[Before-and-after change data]
★ ★ ★ ★ ★ ★ ★

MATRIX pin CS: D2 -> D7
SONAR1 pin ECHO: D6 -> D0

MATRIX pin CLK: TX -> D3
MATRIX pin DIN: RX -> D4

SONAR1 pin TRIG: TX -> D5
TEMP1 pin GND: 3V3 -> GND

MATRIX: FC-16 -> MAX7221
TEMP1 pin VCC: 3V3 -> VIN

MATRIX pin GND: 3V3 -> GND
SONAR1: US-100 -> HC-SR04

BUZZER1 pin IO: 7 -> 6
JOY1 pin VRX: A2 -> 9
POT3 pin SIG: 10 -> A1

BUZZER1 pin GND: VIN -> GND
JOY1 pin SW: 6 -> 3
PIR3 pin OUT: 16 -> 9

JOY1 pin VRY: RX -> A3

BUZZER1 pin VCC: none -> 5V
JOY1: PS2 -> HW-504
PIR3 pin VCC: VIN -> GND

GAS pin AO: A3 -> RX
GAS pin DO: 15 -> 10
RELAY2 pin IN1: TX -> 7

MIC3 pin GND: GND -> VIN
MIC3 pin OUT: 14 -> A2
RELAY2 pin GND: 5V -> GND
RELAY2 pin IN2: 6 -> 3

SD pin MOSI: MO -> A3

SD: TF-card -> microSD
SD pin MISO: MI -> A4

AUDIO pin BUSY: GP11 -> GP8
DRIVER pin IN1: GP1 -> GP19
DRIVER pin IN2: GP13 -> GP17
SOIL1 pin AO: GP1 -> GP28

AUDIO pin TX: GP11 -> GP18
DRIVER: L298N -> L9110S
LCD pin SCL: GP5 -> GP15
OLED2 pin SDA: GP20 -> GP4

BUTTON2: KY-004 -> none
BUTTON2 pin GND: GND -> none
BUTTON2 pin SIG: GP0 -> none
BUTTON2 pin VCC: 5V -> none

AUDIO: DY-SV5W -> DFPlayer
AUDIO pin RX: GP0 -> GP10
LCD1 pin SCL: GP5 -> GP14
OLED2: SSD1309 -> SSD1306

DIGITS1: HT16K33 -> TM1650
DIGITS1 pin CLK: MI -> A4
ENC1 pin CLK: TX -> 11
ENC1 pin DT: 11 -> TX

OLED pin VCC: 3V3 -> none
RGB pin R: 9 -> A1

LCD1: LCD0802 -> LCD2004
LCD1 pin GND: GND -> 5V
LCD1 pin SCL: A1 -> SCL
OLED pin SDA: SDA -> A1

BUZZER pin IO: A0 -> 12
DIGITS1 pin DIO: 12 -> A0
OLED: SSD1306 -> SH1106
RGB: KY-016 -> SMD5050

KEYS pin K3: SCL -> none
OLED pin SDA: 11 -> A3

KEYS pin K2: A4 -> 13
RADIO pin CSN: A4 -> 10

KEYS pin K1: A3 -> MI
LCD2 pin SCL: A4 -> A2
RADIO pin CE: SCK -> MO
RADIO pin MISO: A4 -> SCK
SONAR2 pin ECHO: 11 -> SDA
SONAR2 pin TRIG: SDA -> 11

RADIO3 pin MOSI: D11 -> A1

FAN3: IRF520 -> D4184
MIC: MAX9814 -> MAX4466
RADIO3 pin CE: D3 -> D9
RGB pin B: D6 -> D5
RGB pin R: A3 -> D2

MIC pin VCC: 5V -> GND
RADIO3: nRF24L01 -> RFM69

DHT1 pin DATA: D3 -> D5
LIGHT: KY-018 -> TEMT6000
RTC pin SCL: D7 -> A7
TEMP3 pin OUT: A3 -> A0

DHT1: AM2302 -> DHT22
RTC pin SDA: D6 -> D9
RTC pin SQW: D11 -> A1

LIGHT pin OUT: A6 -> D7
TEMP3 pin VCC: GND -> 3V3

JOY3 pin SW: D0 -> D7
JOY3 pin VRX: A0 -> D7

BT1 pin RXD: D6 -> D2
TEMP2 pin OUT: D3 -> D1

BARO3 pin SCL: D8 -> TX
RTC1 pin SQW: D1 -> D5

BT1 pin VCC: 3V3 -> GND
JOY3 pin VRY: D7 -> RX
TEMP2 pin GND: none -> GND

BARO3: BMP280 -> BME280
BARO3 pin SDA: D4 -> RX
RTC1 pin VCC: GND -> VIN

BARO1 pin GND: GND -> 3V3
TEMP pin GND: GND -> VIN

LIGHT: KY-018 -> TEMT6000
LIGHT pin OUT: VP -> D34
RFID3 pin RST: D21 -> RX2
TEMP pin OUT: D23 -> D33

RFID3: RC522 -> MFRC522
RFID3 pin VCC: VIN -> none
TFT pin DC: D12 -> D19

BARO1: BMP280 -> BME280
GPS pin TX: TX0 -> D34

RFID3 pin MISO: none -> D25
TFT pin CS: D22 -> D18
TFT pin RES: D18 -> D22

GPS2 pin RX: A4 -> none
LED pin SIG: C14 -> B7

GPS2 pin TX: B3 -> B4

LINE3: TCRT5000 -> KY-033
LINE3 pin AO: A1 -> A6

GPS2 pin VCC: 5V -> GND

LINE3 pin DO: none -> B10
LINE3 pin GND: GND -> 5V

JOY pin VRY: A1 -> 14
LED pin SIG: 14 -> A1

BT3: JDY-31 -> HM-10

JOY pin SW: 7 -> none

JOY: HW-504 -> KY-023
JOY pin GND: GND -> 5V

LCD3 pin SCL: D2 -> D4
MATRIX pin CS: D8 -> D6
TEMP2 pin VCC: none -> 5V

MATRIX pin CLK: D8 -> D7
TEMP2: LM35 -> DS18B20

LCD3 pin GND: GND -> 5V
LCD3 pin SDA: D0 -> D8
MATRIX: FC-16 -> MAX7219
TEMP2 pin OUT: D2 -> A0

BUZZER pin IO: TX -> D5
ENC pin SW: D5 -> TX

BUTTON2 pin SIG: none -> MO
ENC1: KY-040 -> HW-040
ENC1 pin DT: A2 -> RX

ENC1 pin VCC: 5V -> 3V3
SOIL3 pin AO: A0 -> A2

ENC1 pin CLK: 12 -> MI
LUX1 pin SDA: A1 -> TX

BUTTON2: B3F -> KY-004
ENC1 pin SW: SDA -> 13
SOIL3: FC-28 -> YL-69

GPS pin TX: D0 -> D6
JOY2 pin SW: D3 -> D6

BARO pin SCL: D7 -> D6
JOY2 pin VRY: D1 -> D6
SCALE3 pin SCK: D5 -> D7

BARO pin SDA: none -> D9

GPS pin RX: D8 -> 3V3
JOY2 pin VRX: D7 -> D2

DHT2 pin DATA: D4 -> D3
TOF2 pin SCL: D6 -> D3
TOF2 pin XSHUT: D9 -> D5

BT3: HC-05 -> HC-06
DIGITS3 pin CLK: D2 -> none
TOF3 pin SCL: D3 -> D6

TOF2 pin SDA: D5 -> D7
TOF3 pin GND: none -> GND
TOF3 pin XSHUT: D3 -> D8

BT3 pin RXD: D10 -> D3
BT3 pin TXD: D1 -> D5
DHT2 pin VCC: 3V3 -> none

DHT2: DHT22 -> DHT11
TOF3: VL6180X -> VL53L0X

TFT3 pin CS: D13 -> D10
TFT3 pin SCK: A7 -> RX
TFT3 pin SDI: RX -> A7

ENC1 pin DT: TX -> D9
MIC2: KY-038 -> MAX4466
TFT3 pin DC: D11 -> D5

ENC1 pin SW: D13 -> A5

★ ★ ★ ★ ★ ★ ★

DIRECTIONS: Within the records above, count the lines that include the string "MISO"; state the number and nothing else.

TASK SOLUTION: 3